_PROBLEM TO WORK ON_
Would you reproduce, word for word, only the lines running from the top of the data through the line containing "T1: NPN (B CTL, C", and none of the pictures?

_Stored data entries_
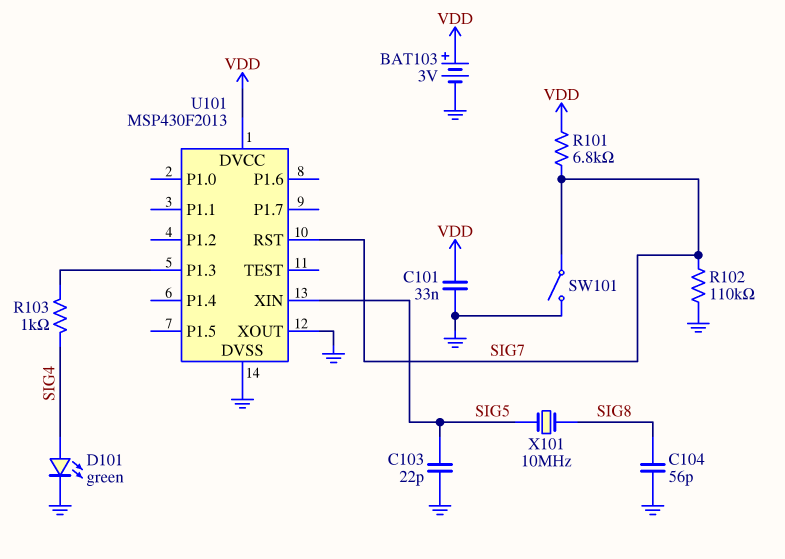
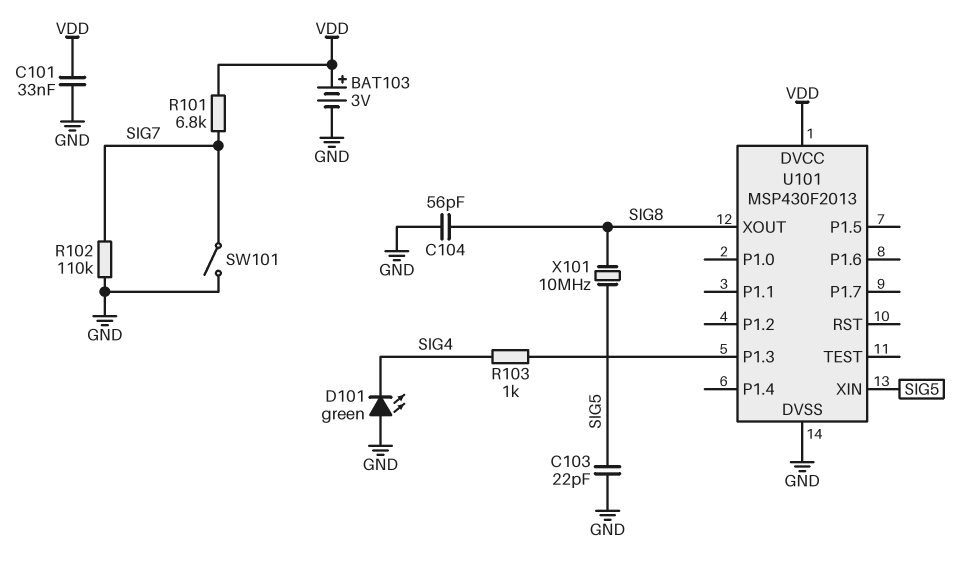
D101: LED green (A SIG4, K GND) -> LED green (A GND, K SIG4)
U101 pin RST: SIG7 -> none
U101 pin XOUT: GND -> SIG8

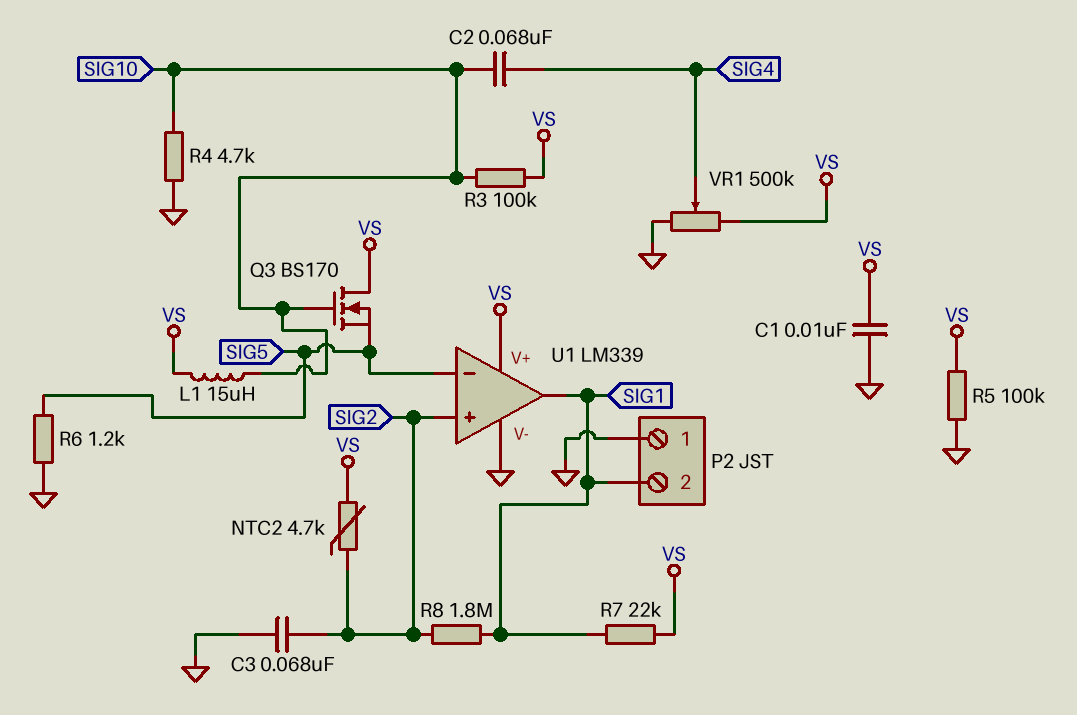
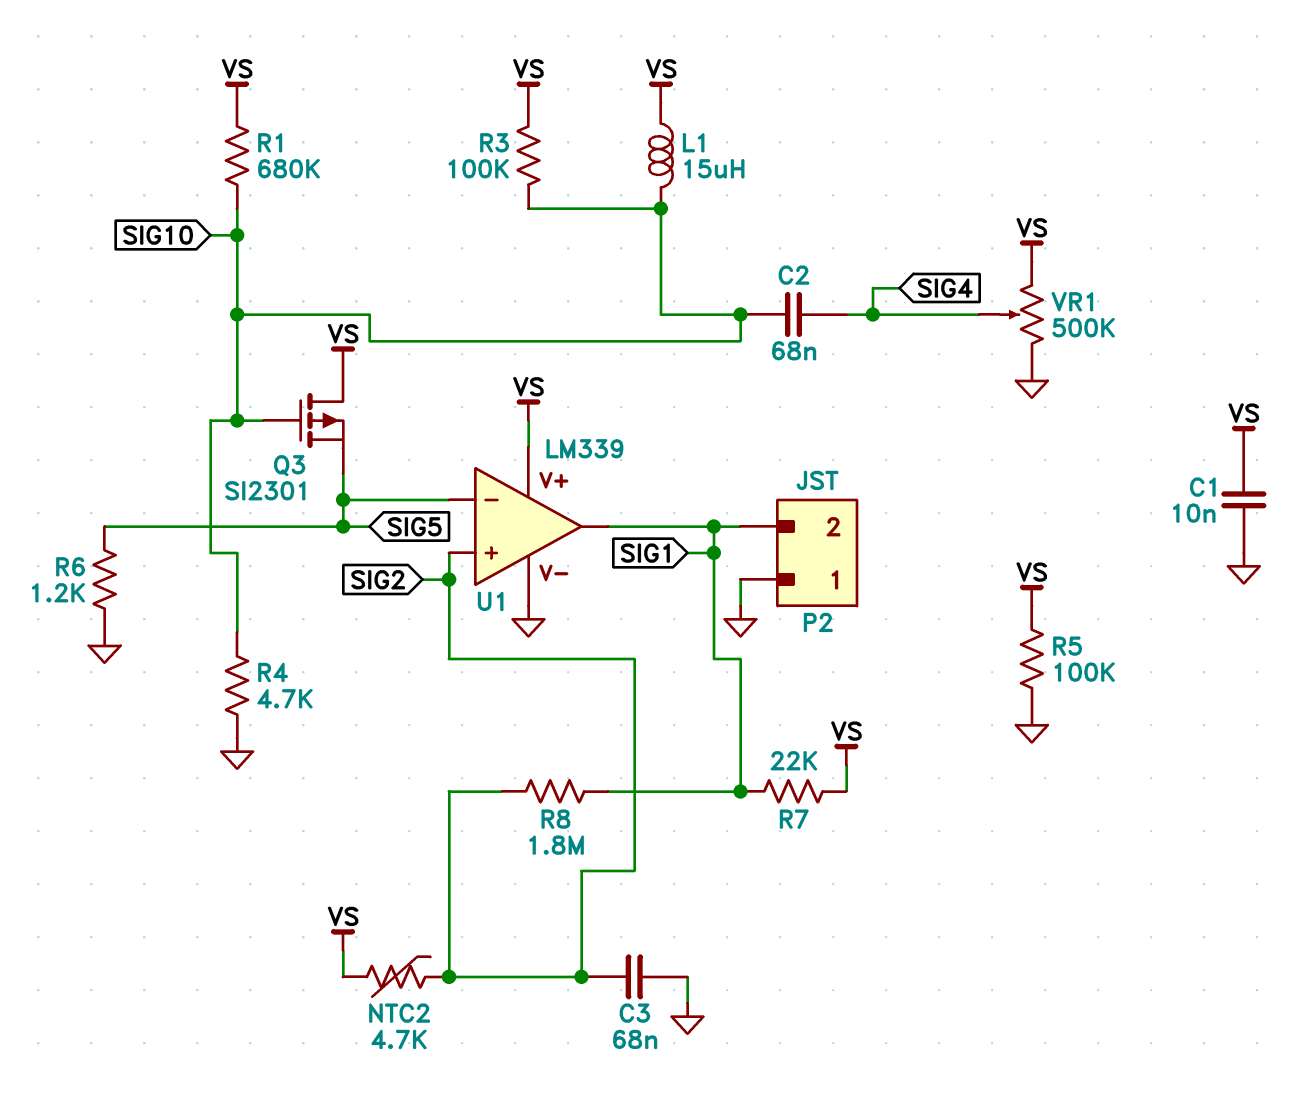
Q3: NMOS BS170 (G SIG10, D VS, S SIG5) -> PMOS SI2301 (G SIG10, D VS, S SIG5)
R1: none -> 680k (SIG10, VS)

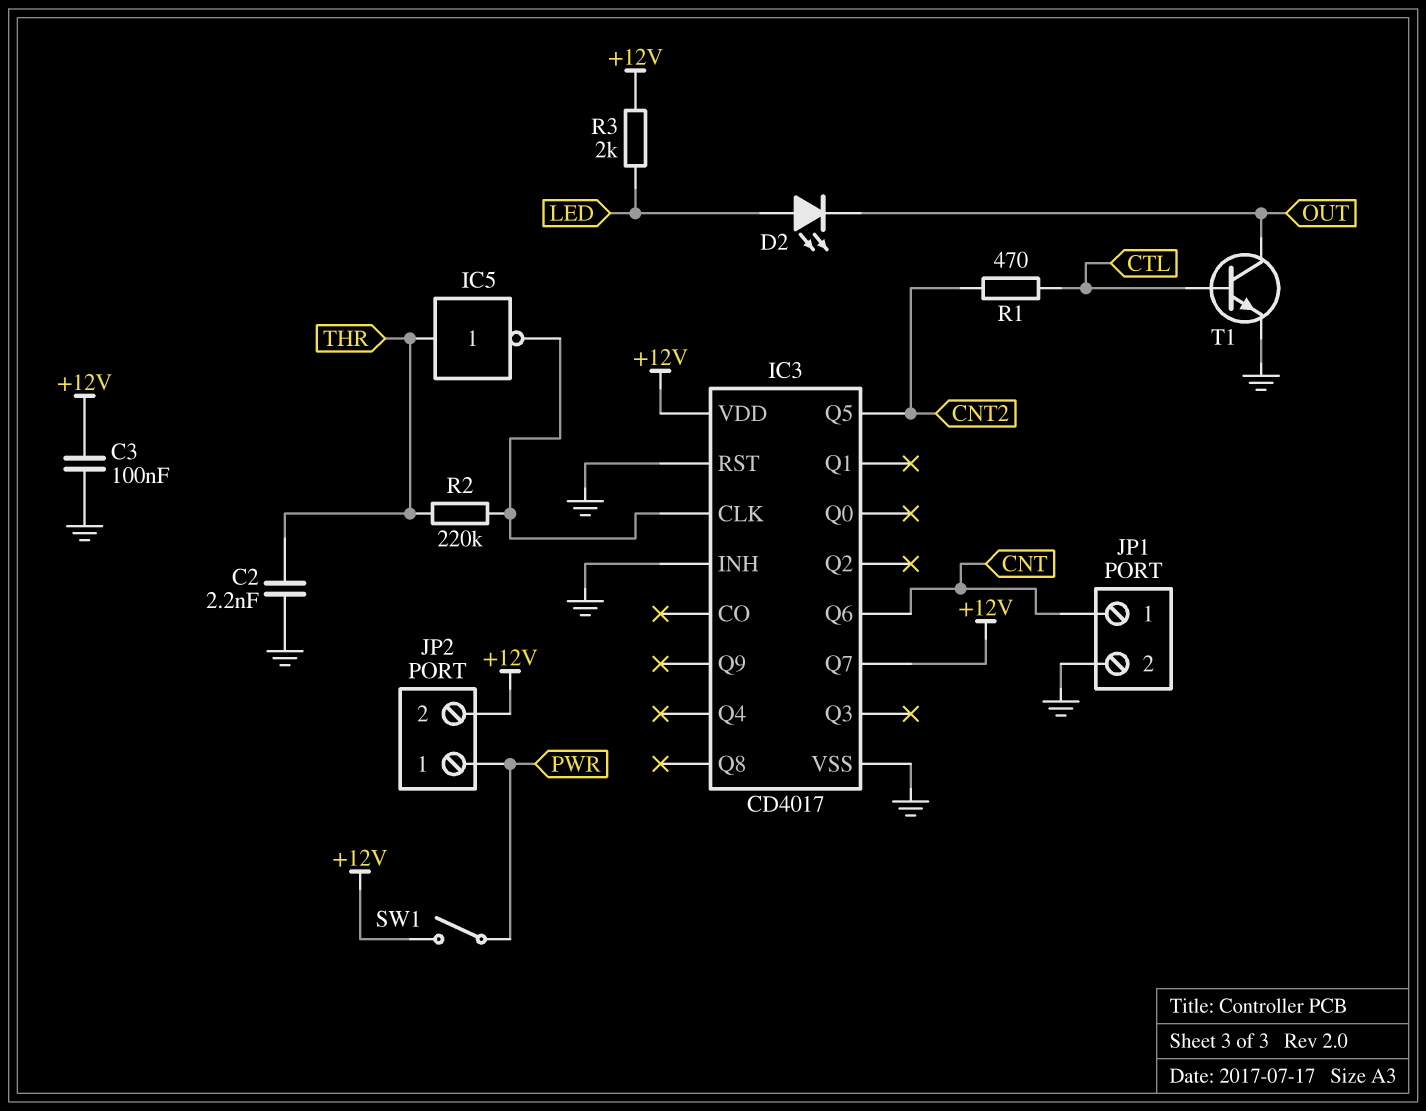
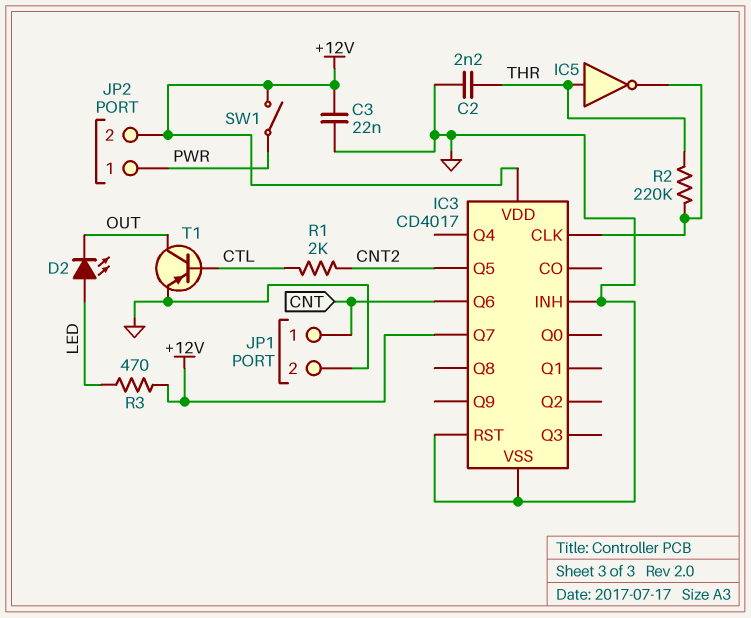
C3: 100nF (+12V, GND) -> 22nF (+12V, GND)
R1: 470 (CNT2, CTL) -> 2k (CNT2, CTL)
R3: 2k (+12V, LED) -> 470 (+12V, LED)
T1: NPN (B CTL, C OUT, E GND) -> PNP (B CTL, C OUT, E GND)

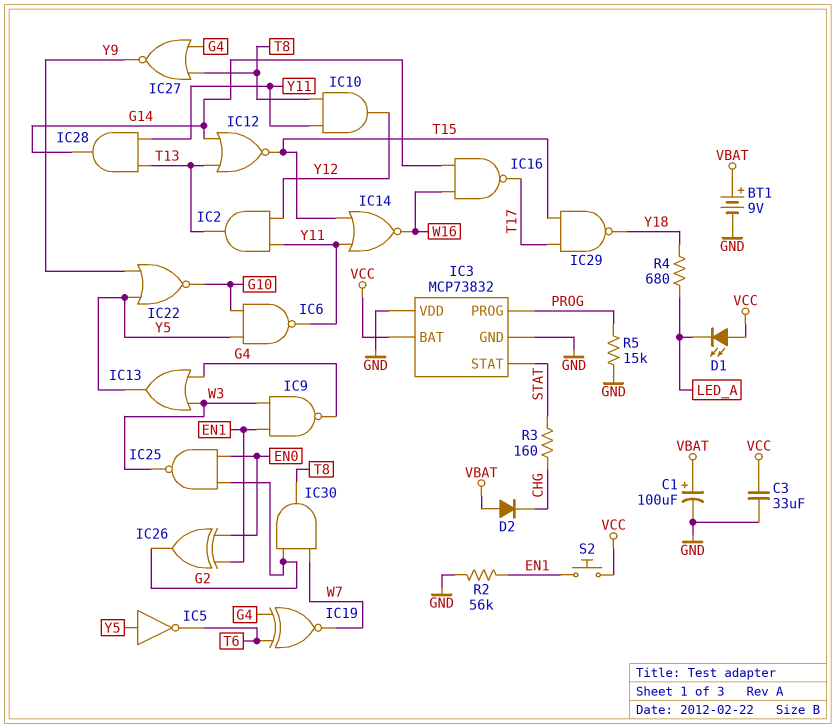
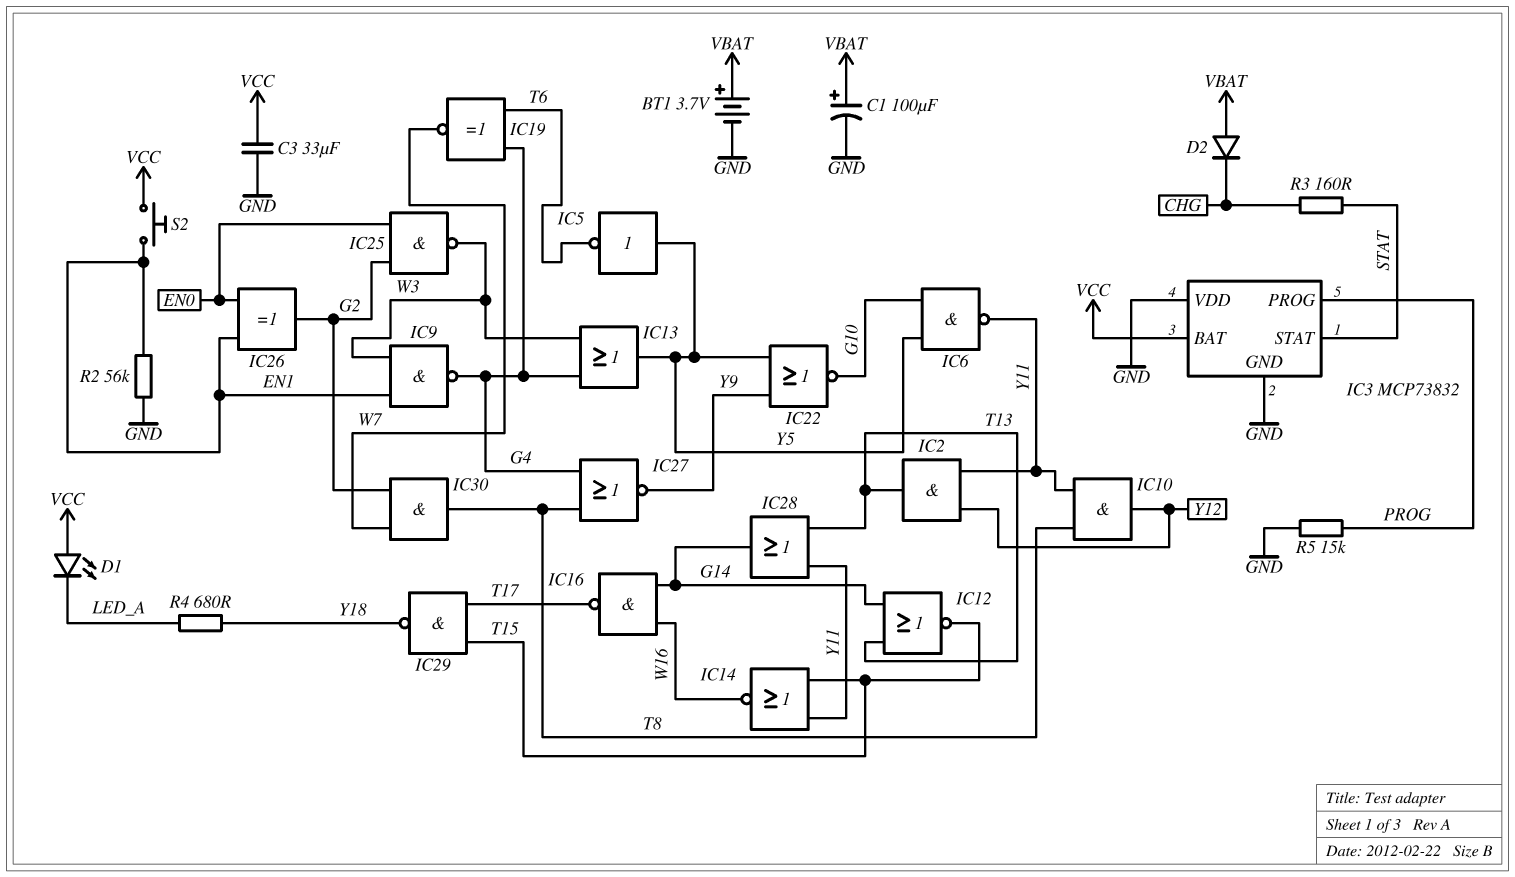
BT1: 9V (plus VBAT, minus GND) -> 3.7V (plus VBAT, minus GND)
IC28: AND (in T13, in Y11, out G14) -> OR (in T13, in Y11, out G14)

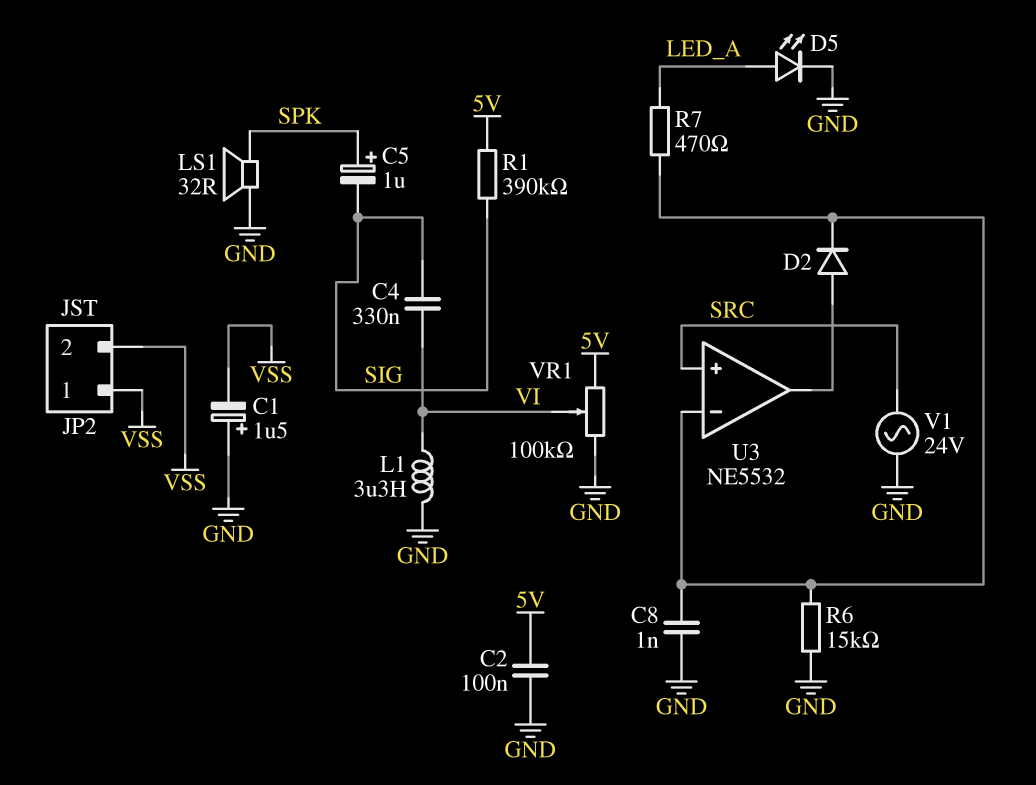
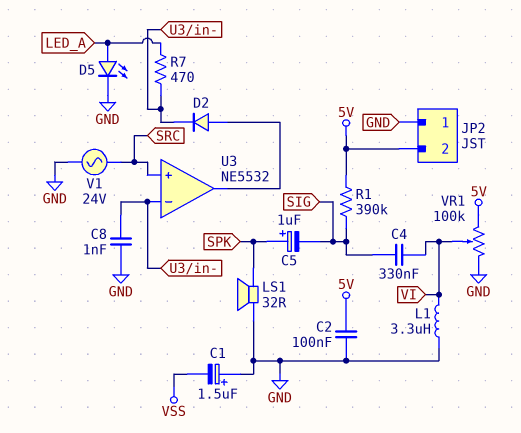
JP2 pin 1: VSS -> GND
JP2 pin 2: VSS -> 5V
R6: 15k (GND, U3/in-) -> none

_RESPONSE TO THE EXERCISE_
D101: LED green (A SIG4, K GND) -> LED green (A GND, K SIG4)
U101 pin RST: SIG7 -> none
U101 pin XOUT: GND -> SIG8

Q3: NMOS BS170 (G SIG10, D VS, S SIG5) -> PMOS SI2301 (G SIG10, D VS, S SIG5)
R1: none -> 680k (SIG10, VS)

C3: 100nF (+12V, GND) -> 22nF (+12V, GND)
R1: 470 (CNT2, CTL) -> 2k (CNT2, CTL)
R3: 2k (+12V, LED) -> 470 (+12V, LED)
T1: NPN (B CTL, C OUT, E GND) -> PNP (B CTL, C OUT, E GND)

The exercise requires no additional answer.